-------- Records to process

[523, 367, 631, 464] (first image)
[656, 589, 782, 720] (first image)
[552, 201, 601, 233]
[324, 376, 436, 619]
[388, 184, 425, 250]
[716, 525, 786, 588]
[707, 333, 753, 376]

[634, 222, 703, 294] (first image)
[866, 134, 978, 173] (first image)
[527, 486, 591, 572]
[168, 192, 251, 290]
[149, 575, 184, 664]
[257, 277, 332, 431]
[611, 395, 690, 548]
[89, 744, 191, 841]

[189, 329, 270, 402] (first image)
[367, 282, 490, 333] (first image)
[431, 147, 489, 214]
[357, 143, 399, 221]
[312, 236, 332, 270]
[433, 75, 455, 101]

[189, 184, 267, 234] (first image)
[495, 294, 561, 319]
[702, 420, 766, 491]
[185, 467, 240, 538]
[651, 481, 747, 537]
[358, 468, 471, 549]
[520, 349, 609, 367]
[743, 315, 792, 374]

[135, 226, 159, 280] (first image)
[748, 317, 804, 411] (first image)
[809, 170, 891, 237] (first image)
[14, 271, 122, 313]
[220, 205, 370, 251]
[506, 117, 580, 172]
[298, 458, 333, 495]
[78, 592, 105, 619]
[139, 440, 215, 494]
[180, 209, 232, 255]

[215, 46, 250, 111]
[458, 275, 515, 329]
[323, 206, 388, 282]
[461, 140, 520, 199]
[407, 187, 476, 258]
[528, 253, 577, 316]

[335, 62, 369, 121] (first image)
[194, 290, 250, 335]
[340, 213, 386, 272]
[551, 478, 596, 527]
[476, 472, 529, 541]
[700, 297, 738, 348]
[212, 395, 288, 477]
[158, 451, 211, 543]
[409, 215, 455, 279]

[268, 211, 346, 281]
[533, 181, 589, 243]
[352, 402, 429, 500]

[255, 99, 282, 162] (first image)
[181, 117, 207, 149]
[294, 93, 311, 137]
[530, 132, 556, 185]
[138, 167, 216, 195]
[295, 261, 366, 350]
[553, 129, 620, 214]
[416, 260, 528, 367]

----------------

◆ **Instructions for the task**
Restate the entries above. Match them exactly.

◆ **Response box**
[523, 367, 631, 464] (first image)
[656, 589, 782, 720] (first image)
[552, 201, 601, 233]
[324, 376, 436, 619]
[388, 184, 425, 250]
[716, 525, 786, 588]
[707, 333, 753, 376]

[634, 222, 703, 294] (first image)
[866, 134, 978, 173] (first image)
[527, 486, 591, 572]
[168, 192, 251, 290]
[149, 575, 184, 664]
[257, 277, 332, 431]
[611, 395, 690, 548]
[89, 744, 191, 841]

[189, 329, 270, 402] (first image)
[367, 282, 490, 333] (first image)
[431, 147, 489, 214]
[357, 143, 399, 221]
[312, 236, 332, 270]
[433, 75, 455, 101]

[189, 184, 267, 234] (first image)
[495, 294, 561, 319]
[702, 420, 766, 491]
[185, 467, 240, 538]
[651, 481, 747, 537]
[358, 468, 471, 549]
[520, 349, 609, 367]
[743, 315, 792, 374]

[135, 226, 159, 280] (first image)
[748, 317, 804, 411] (first image)
[809, 170, 891, 237] (first image)
[14, 271, 122, 313]
[220, 205, 370, 251]
[506, 117, 580, 172]
[298, 458, 333, 495]
[78, 592, 105, 619]
[139, 440, 215, 494]
[180, 209, 232, 255]

[215, 46, 250, 111]
[458, 275, 515, 329]
[323, 206, 388, 282]
[461, 140, 520, 199]
[407, 187, 476, 258]
[528, 253, 577, 316]

[335, 62, 369, 121] (first image)
[194, 290, 250, 335]
[340, 213, 386, 272]
[551, 478, 596, 527]
[476, 472, 529, 541]
[700, 297, 738, 348]
[212, 395, 288, 477]
[158, 451, 211, 543]
[409, 215, 455, 279]

[268, 211, 346, 281]
[533, 181, 589, 243]
[352, 402, 429, 500]

[255, 99, 282, 162] (first image)
[181, 117, 207, 149]
[294, 93, 311, 137]
[530, 132, 556, 185]
[138, 167, 216, 195]
[295, 261, 366, 350]
[553, 129, 620, 214]
[416, 260, 528, 367]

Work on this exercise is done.